[Start of Attachment]

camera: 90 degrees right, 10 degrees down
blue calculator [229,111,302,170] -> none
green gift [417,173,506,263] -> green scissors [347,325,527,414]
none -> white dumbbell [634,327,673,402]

[End of Attachment]
[Start of Attachment]

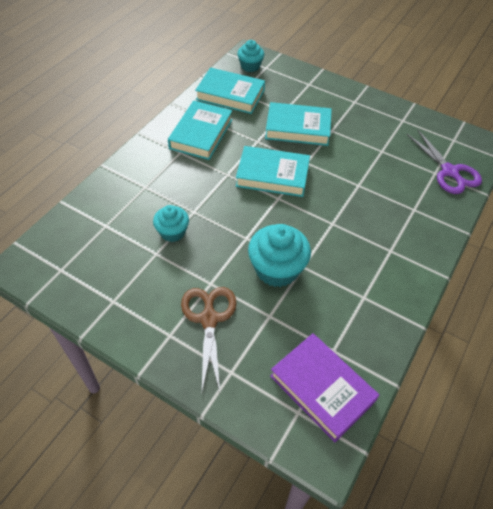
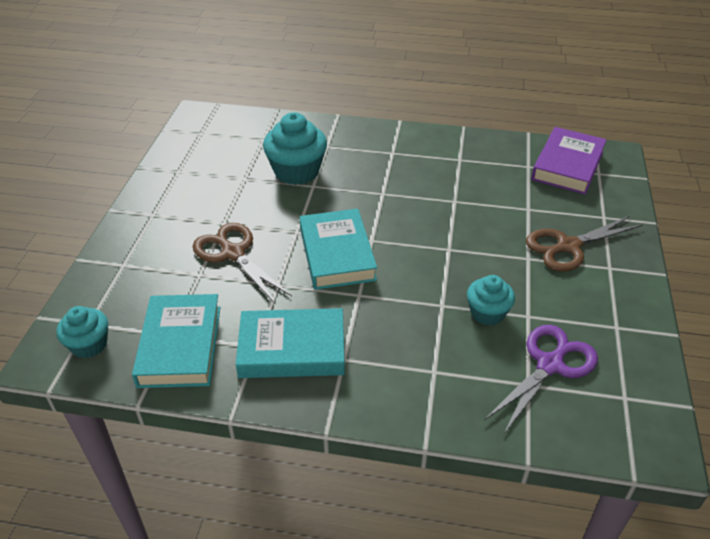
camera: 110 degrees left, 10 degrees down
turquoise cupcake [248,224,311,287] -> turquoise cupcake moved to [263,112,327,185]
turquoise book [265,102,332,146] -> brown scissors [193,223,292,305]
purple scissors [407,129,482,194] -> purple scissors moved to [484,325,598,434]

[End of Attachment]

Using the records above, set down exactly the lines from the one with "blue calculator [229,111,302,170] -> none" through the one with "none -> white dumbbell [634,327,673,402]", inclusive, and nothing more.

blue calculator [229,111,302,170] -> none
green gift [417,173,506,263] -> green scissors [347,325,527,414]
none -> white dumbbell [634,327,673,402]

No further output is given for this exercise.